§ Work order:
Search the data below for the word "none" and copy each line that holds it.

§ Provided records:
****

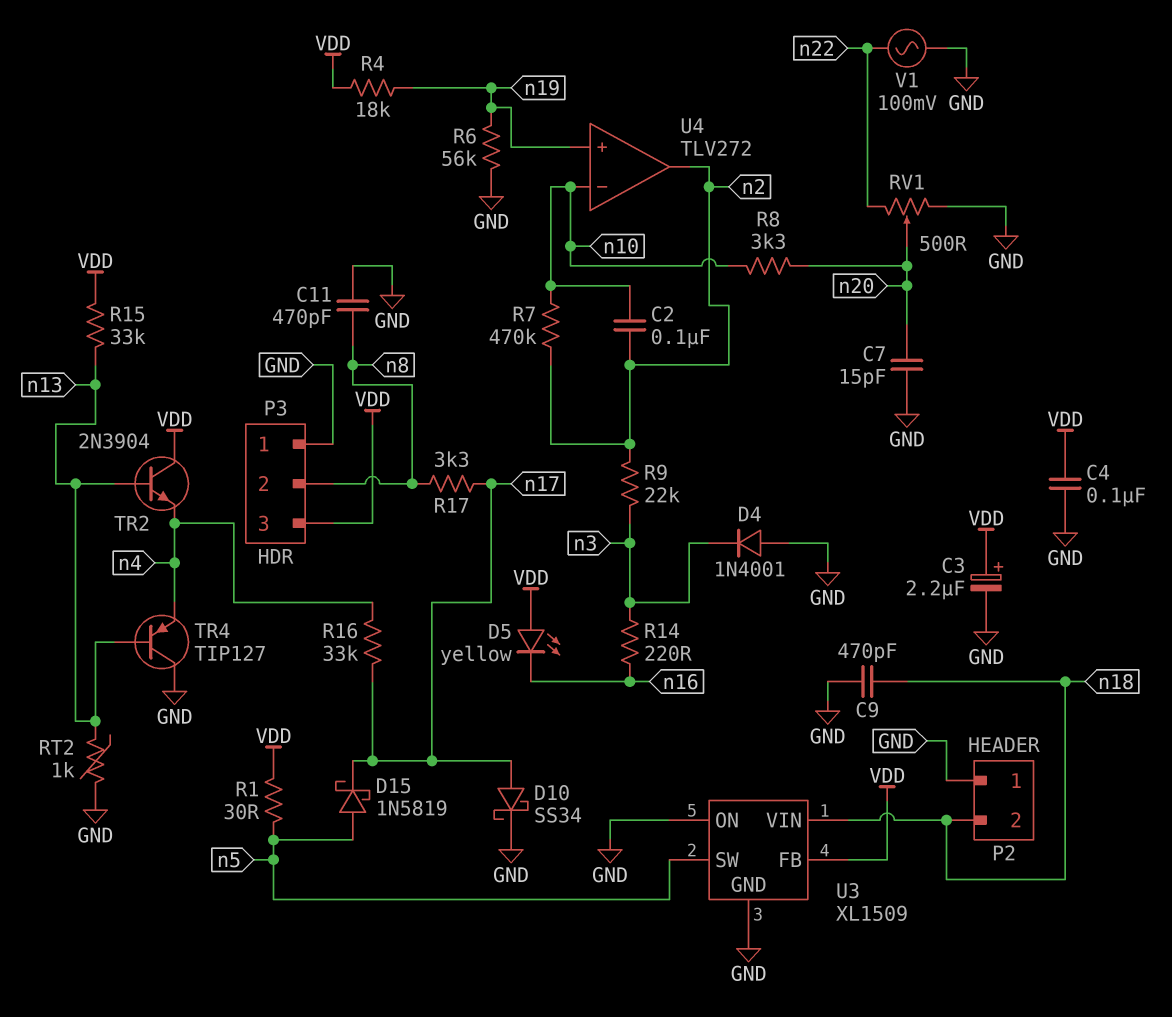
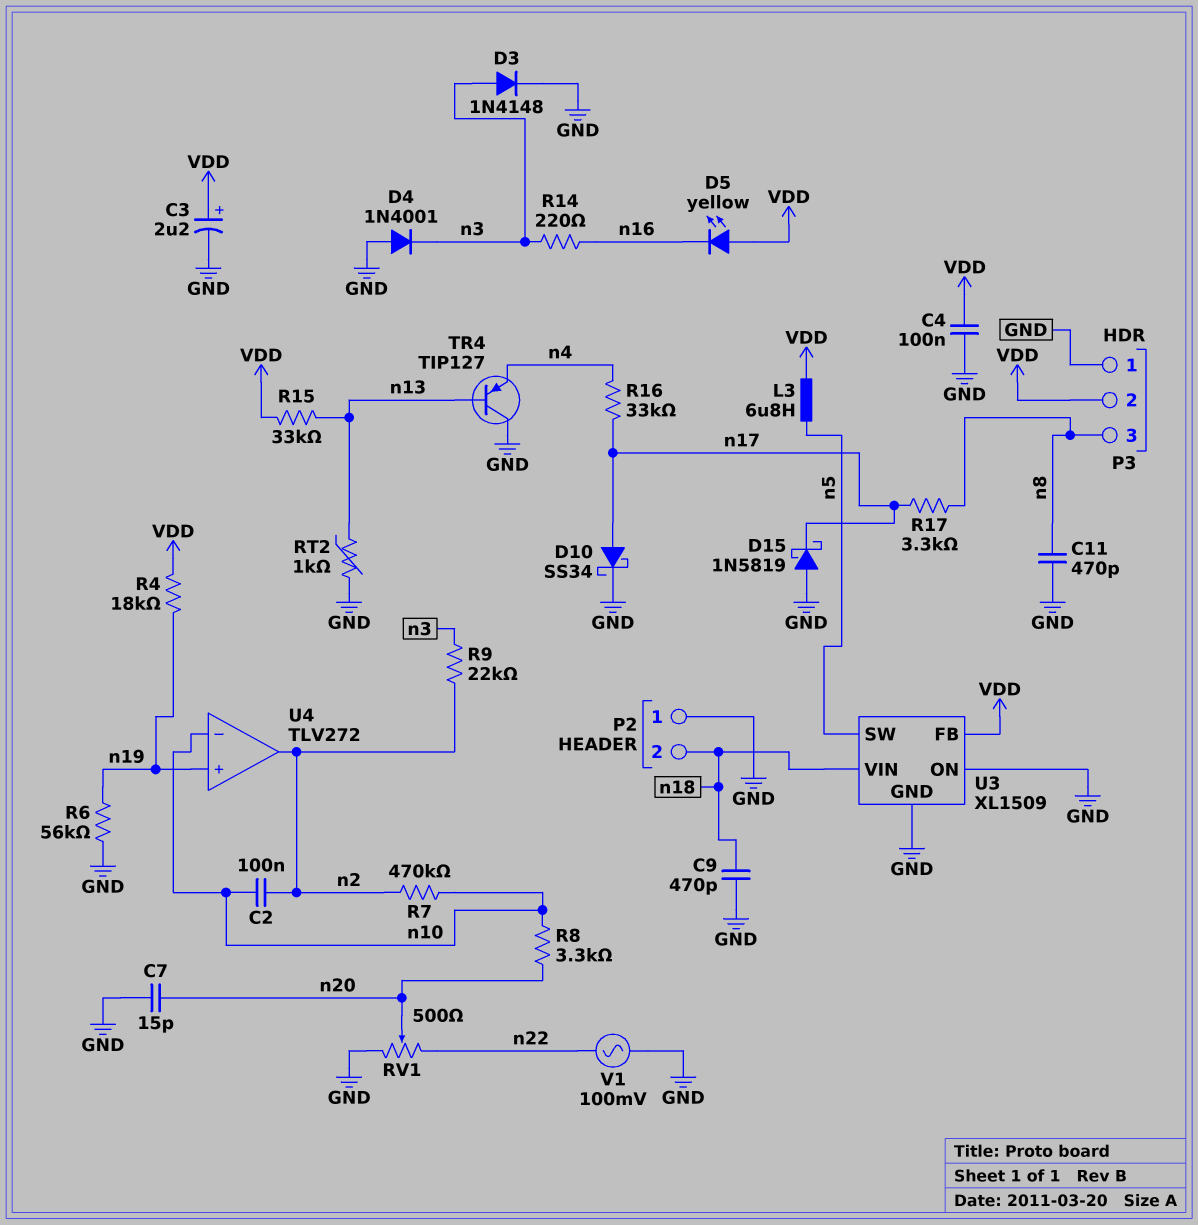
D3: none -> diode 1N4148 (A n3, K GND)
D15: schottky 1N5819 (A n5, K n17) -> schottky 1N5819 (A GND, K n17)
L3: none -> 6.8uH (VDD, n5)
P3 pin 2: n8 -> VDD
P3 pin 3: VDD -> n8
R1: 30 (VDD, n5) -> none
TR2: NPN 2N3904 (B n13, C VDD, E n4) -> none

****

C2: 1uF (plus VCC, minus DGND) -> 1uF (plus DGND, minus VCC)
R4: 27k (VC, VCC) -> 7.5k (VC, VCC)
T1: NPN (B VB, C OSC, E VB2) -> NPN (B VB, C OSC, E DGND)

****

§ Solved problem:
D3: none -> diode 1N4148 (A n3, K GND)
L3: none -> 6.8uH (VDD, n5)
R1: 30 (VDD, n5) -> none
TR2: NPN 2N3904 (B n13, C VDD, E n4) -> none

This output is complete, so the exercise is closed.